Material for this task:
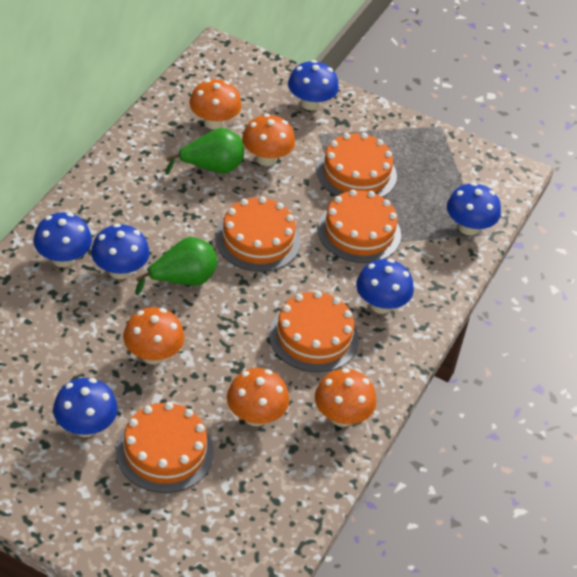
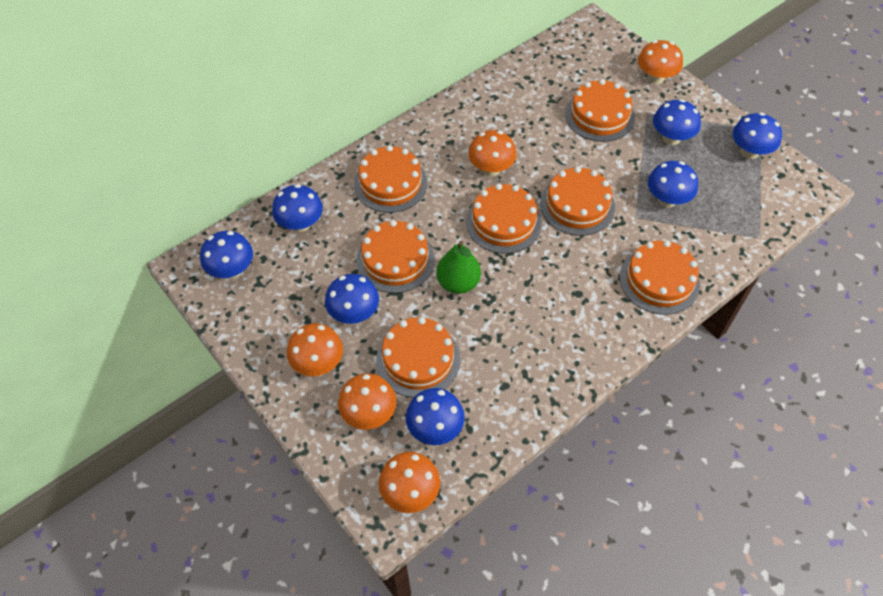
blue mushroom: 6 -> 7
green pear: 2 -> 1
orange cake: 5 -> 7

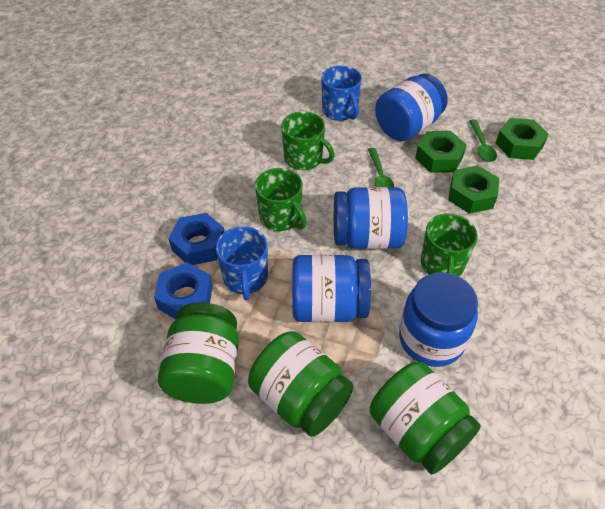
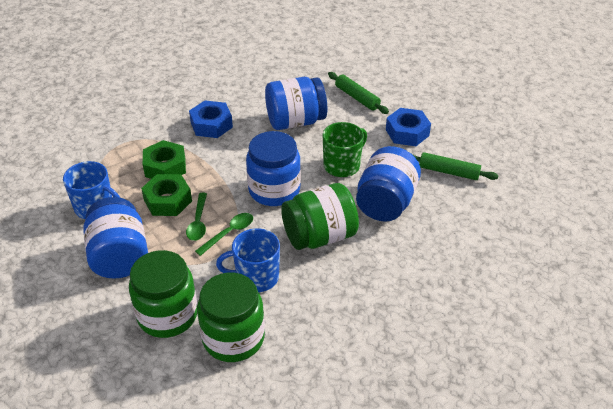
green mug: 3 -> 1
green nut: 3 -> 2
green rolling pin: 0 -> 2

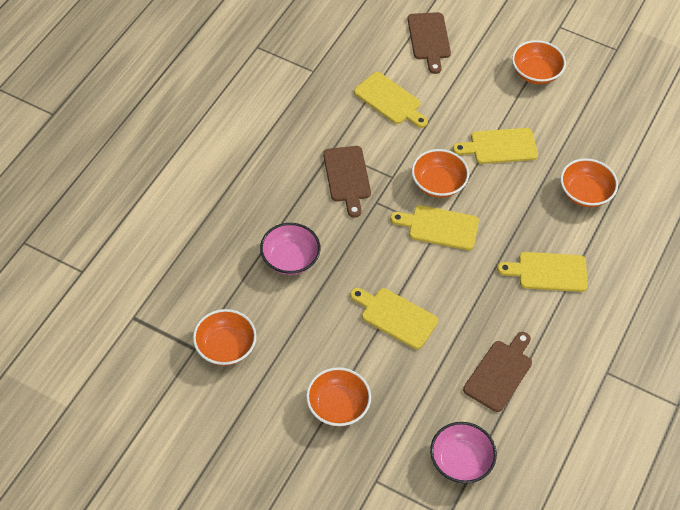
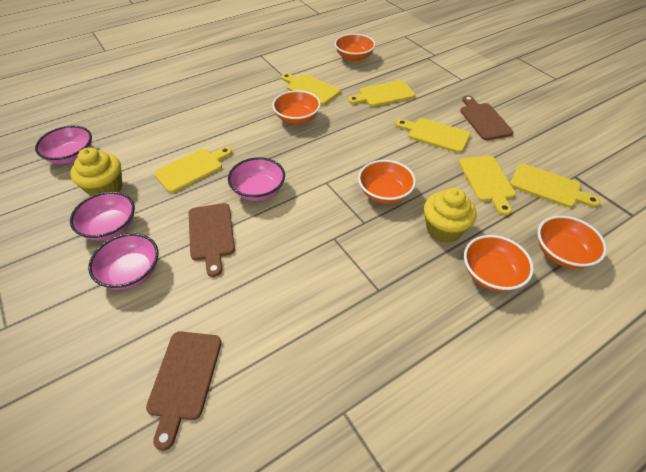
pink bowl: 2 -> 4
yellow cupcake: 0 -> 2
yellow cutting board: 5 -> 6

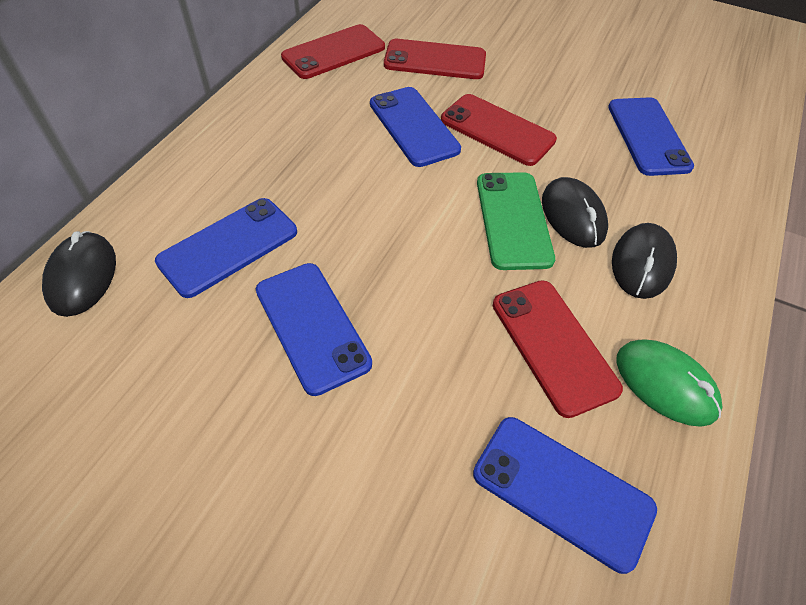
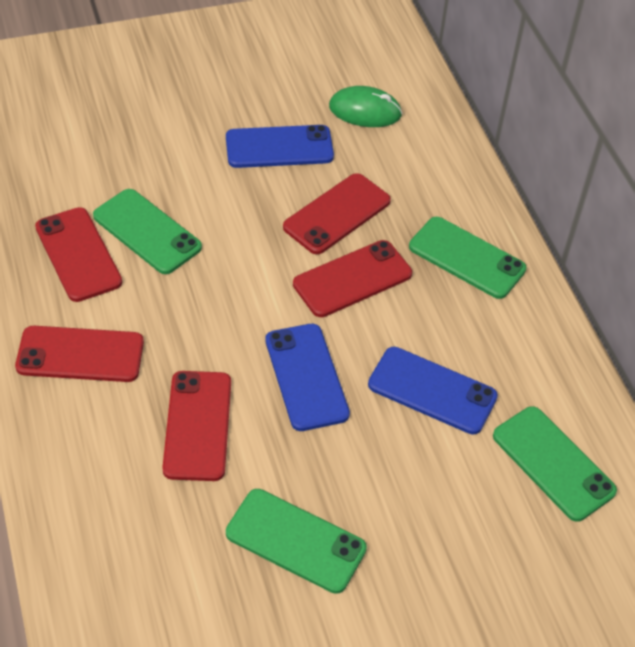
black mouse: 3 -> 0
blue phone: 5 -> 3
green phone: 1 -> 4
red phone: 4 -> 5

Instructions for the task:
Produce a verbatim copy of every entry, excluding pictures.

Exercise result:
blue mushroom: 6 -> 7
green pear: 2 -> 1
orange cake: 5 -> 7

green mug: 3 -> 1
green nut: 3 -> 2
green rolling pin: 0 -> 2

pink bowl: 2 -> 4
yellow cupcake: 0 -> 2
yellow cutting board: 5 -> 6

black mouse: 3 -> 0
blue phone: 5 -> 3
green phone: 1 -> 4
red phone: 4 -> 5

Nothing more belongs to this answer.